About this exercise
Only one stretch of the data below should be repeated: the lines from the line containing "(756, 1179) = (217, 806): none" through the line containing "(1041, 901) = (441, 801): yellow", inclusive, exactly as they are.

Data for analysis
———

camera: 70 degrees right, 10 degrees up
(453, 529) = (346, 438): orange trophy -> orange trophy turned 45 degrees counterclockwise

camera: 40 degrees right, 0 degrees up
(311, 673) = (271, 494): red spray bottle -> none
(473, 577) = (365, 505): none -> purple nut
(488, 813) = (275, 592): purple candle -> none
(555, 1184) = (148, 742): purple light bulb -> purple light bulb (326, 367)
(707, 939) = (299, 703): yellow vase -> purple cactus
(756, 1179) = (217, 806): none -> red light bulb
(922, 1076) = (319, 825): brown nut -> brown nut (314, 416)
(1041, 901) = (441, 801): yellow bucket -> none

———

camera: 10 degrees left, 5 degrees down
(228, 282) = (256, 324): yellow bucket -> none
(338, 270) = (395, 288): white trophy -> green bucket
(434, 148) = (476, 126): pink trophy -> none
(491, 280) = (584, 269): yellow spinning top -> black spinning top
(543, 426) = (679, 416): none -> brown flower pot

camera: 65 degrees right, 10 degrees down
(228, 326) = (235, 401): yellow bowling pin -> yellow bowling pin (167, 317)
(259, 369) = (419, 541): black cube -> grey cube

———

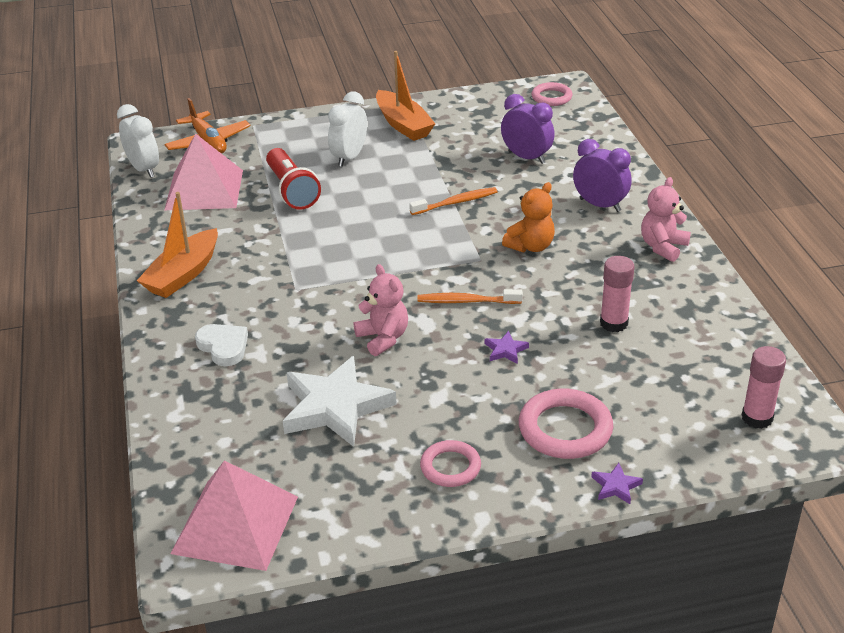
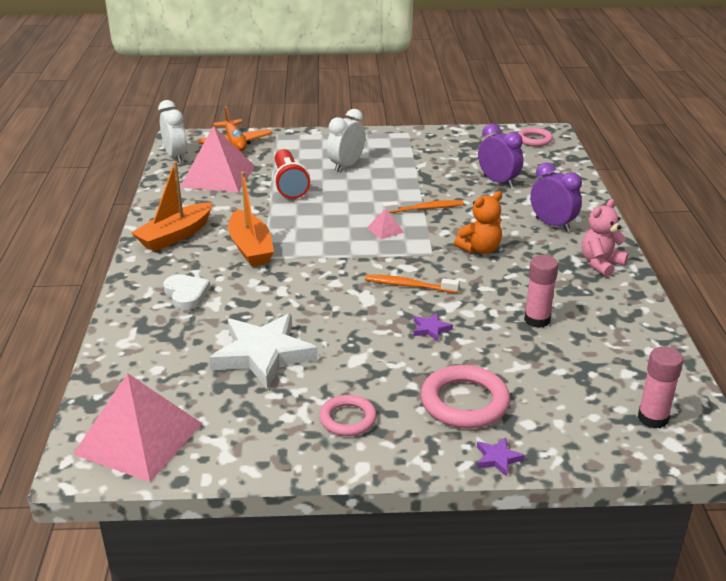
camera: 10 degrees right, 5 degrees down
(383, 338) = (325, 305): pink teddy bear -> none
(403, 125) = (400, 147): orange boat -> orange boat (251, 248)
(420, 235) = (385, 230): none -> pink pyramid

———

Answer section
(756, 1179) = (217, 806): none -> red light bulb
(922, 1076) = (319, 825): brown nut -> brown nut (314, 416)
(1041, 901) = (441, 801): yellow bucket -> none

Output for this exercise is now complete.